- [Task details]:
The answer is to be the lines below that lie between the line holding "C103: 3.3uF (plus" and the line holding "V1: AC 2V (+3V3, GND)", inclusive, transcribed exactly and free of pictures.

- [Task data]:

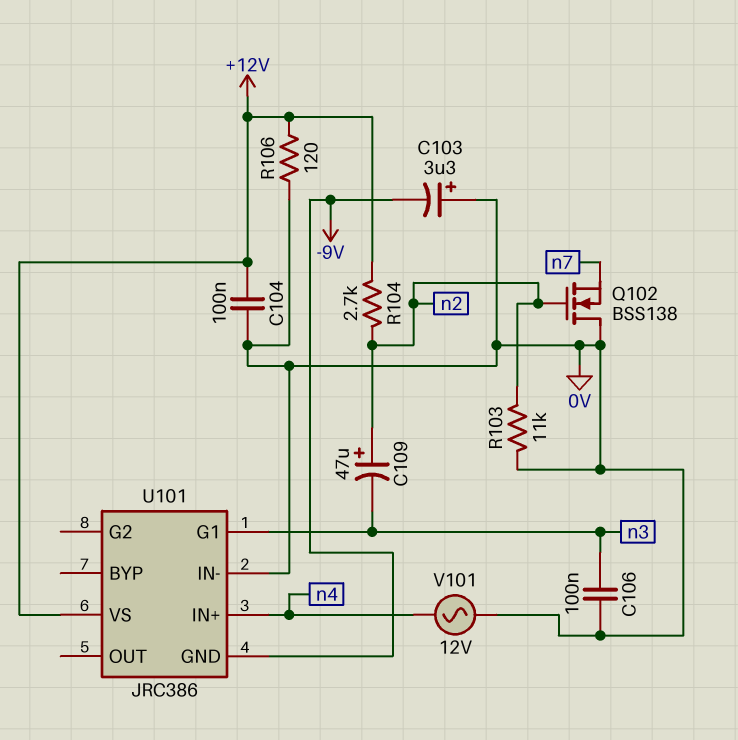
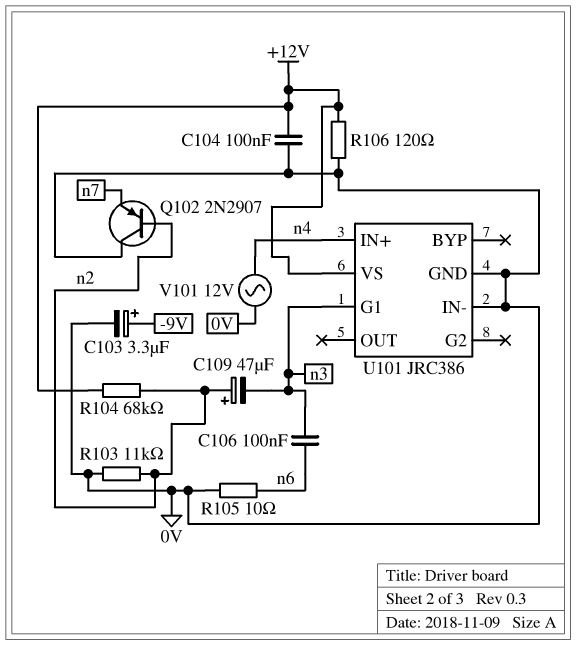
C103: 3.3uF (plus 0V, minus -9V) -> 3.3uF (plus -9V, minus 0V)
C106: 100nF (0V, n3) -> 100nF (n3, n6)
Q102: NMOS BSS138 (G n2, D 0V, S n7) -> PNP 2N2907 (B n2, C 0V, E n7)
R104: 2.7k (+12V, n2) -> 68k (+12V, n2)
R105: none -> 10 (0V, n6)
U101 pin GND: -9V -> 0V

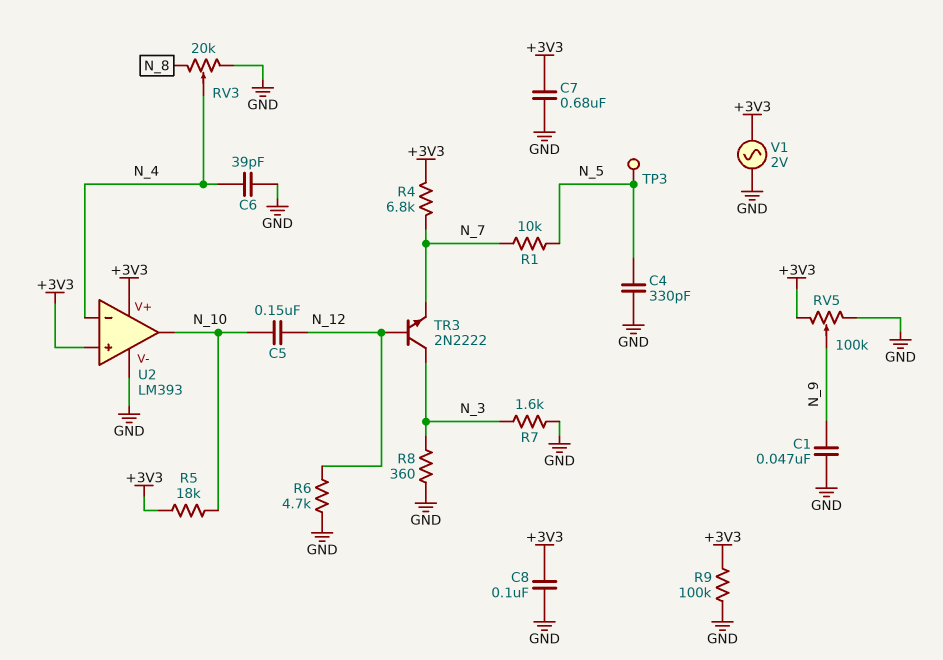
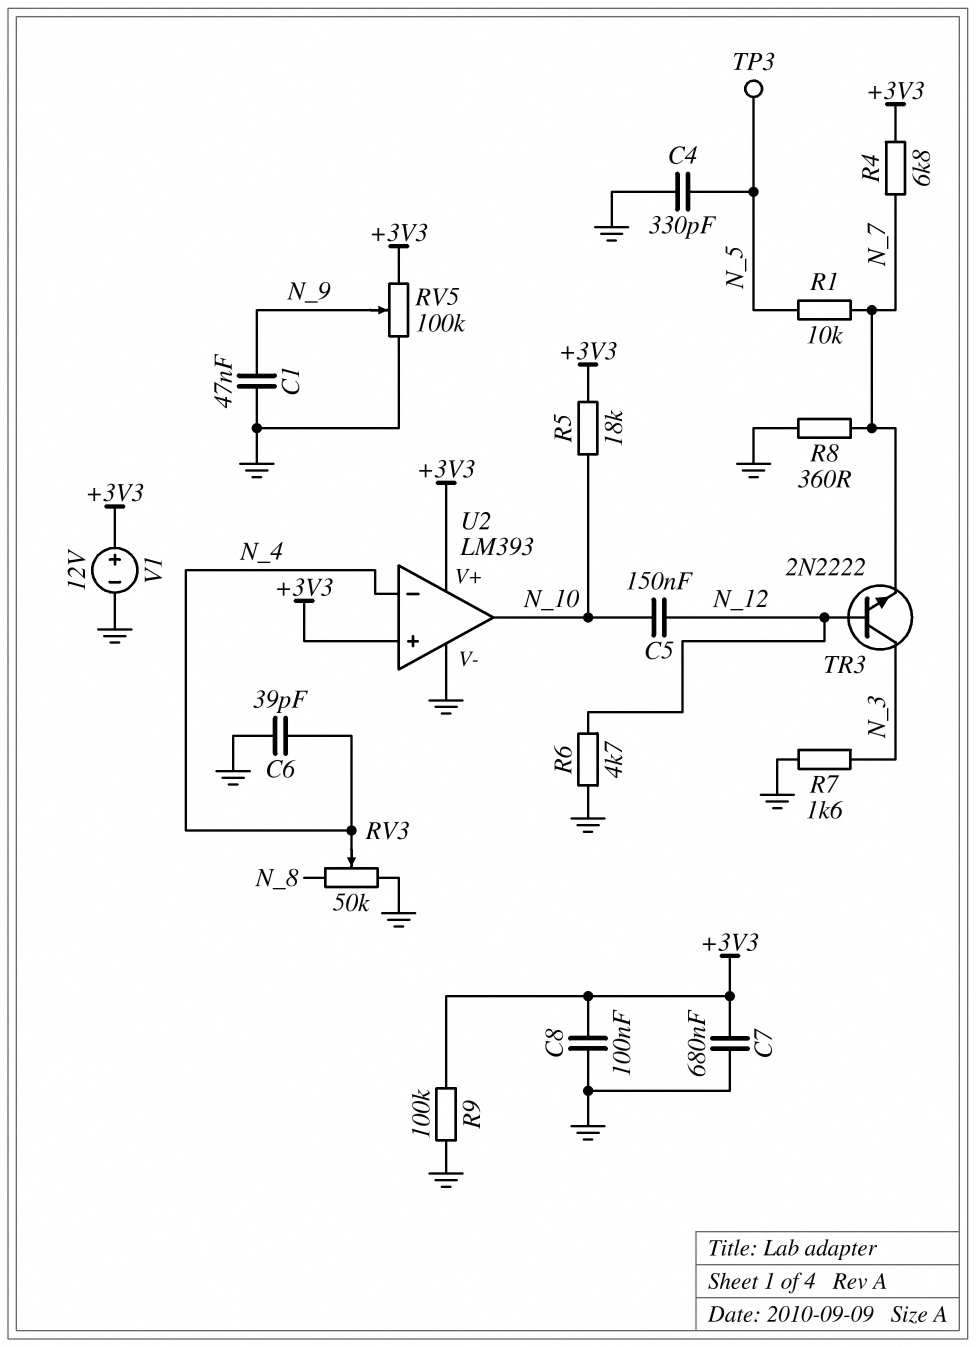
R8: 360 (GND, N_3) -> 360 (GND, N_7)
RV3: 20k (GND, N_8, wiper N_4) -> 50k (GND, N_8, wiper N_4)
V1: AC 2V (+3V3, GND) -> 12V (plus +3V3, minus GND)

--

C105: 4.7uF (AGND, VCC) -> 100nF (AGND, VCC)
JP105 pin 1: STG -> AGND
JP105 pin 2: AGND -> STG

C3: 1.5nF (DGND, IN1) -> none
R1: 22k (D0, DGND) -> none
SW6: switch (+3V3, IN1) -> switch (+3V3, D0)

- [Worked solution]:
C103: 3.3uF (plus 0V, minus -9V) -> 3.3uF (plus -9V, minus 0V)
C106: 100nF (0V, n3) -> 100nF (n3, n6)
Q102: NMOS BSS138 (G n2, D 0V, S n7) -> PNP 2N2907 (B n2, C 0V, E n7)
R104: 2.7k (+12V, n2) -> 68k (+12V, n2)
R105: none -> 10 (0V, n6)
U101 pin GND: -9V -> 0V

R8: 360 (GND, N_3) -> 360 (GND, N_7)
RV3: 20k (GND, N_8, wiper N_4) -> 50k (GND, N_8, wiper N_4)
V1: AC 2V (+3V3, GND) -> 12V (plus +3V3, minus GND)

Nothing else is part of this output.